Work task: Start the copy at the line holding "(233, 468) = (232, 413): orange" and continue it exactly through the last line of the entries, leaving out pictures and anything else.

Entries taken from a collection
------------------------------------------------
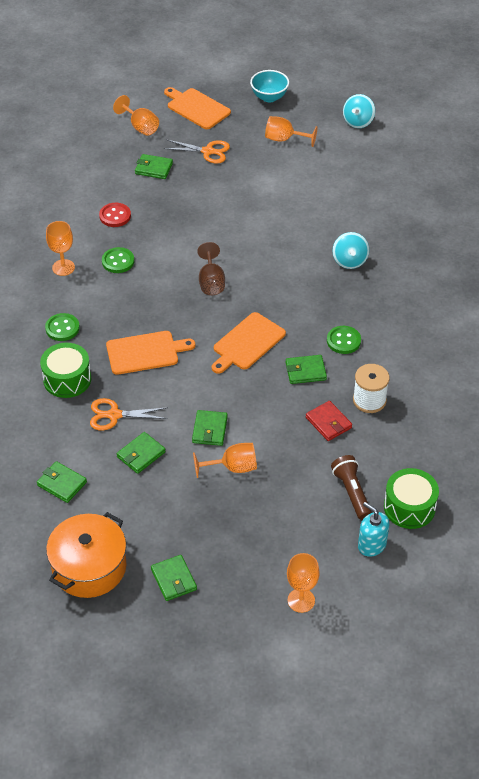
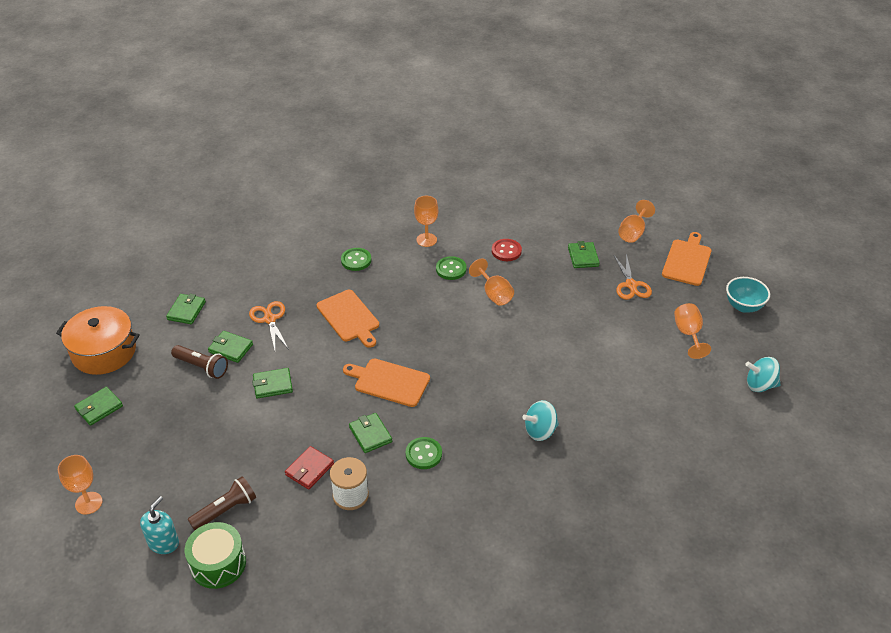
camera: 70 degrees right, 5 degrees down
(67, 379) = (300, 280): green drum -> none
(156, 483) = (202, 367): none -> brown flashlight
(211, 282) = (456, 336): brown goblet -> none
(233, 468) = (232, 413): orange goblet -> orange goblet (494, 294)

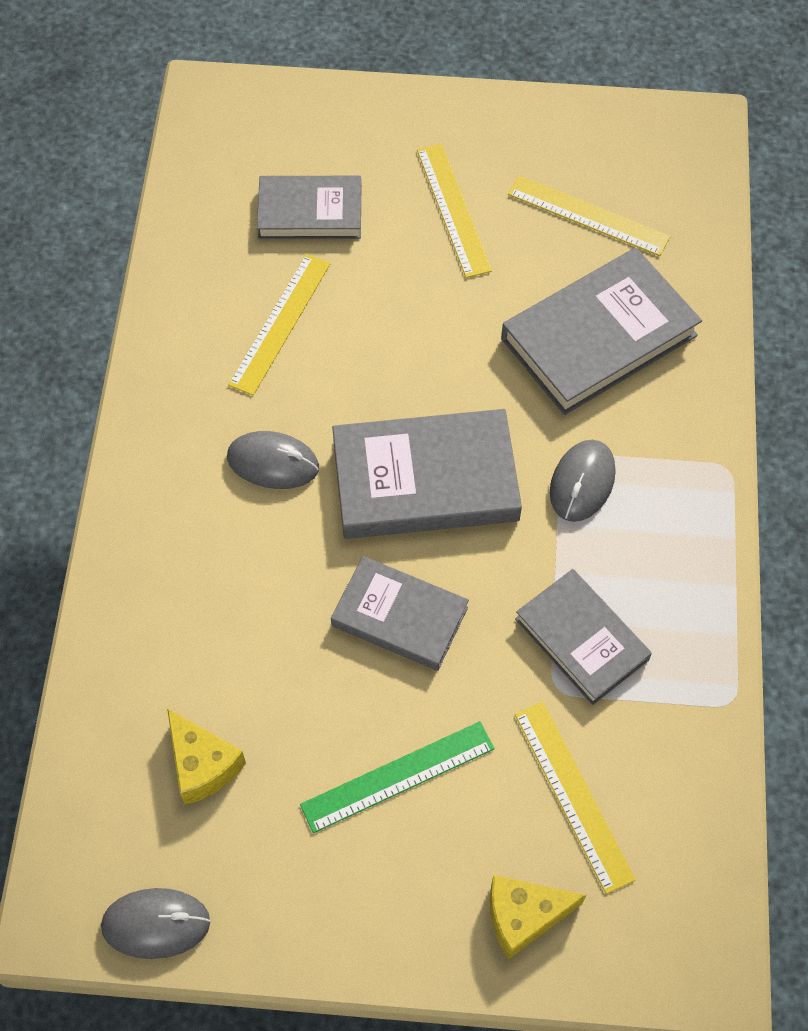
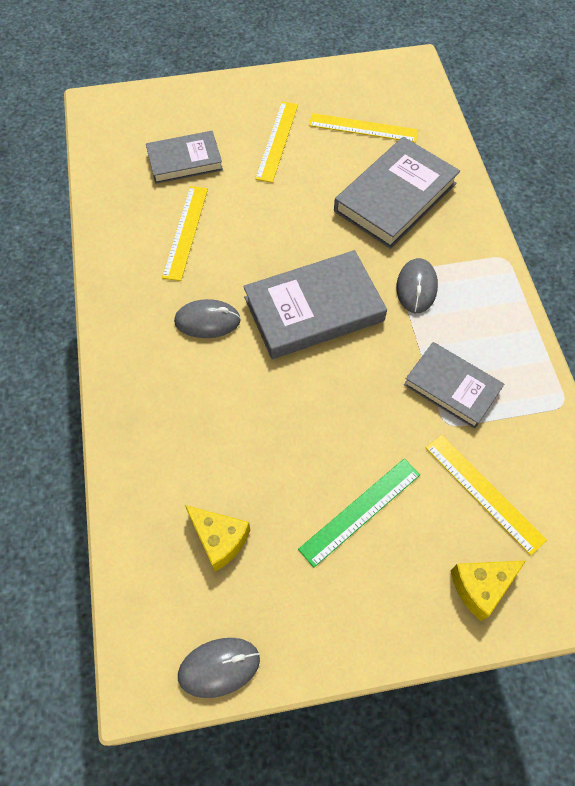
camera: 15 degrees left, 0 degrees up
(399, 616) = (326, 401): grey book -> none
(453, 209) = (277, 141): yellow ruler -> yellow ruler turned 45 degrees clockwise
------------------------------------------------
Output of the task:
(233, 468) = (232, 413): orange goblet -> orange goblet (494, 294)

camera: 15 degrees left, 0 degrees up
(399, 616) = (326, 401): grey book -> none
(453, 209) = (277, 141): yellow ruler -> yellow ruler turned 45 degrees clockwise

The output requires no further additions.